• TASK DETAILS: From the listing below, copy only the lines from the line that contains "cyan semicircle: (869, 580)" to the line that contains "brown star: (420, 1087)", counting those two lines as part of the copy.

• INFORMATION SUPPLIED:

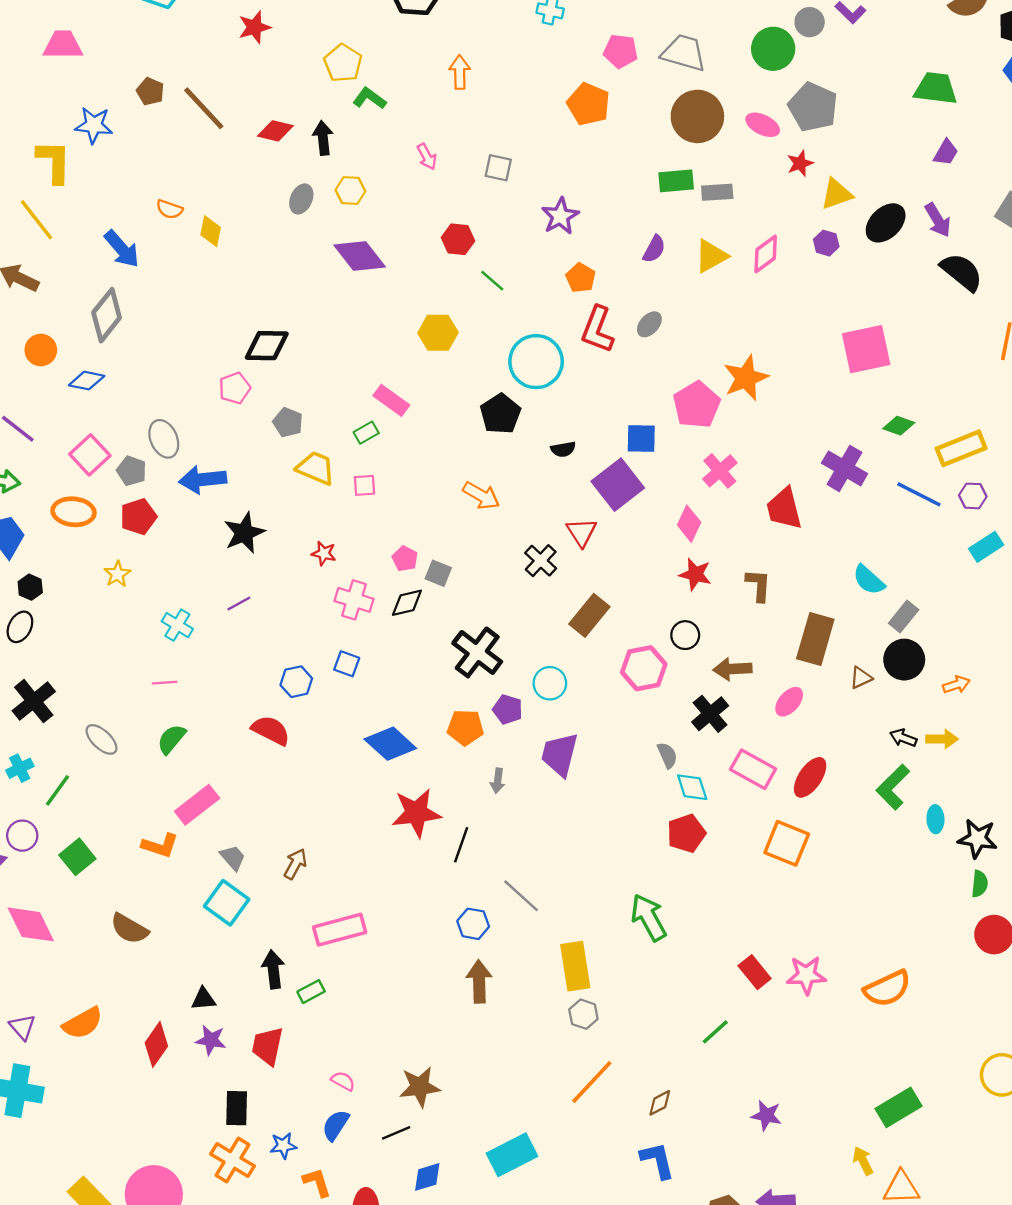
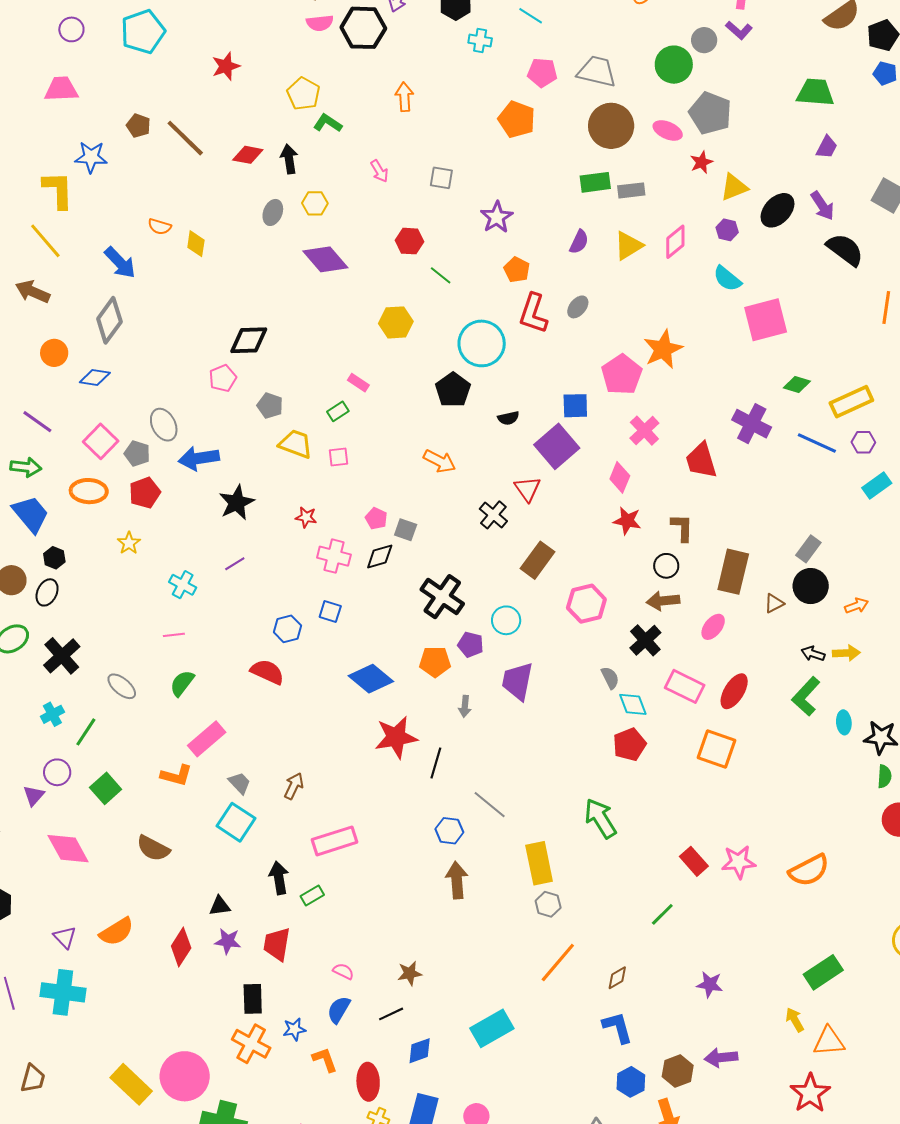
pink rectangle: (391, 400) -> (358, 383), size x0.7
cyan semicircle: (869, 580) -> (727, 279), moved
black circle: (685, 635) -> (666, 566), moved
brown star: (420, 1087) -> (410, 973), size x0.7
--
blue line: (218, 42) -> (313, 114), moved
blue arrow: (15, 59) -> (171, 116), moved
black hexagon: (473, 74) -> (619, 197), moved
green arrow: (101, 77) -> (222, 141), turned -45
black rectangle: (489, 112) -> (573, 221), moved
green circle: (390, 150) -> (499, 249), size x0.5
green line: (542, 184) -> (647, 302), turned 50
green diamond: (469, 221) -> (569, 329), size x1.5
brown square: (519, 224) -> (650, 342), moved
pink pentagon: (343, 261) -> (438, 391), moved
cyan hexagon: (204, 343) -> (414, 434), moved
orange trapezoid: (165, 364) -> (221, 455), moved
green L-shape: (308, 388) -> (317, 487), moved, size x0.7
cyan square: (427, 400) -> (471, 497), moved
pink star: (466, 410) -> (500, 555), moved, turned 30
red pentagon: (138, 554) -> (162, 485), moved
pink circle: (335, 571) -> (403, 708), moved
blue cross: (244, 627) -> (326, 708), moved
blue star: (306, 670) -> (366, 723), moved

• ANSWER AREA:
cyan semicircle: (869, 580) -> (727, 279), moved
black circle: (685, 635) -> (666, 566), moved
brown star: (420, 1087) -> (410, 973), size x0.7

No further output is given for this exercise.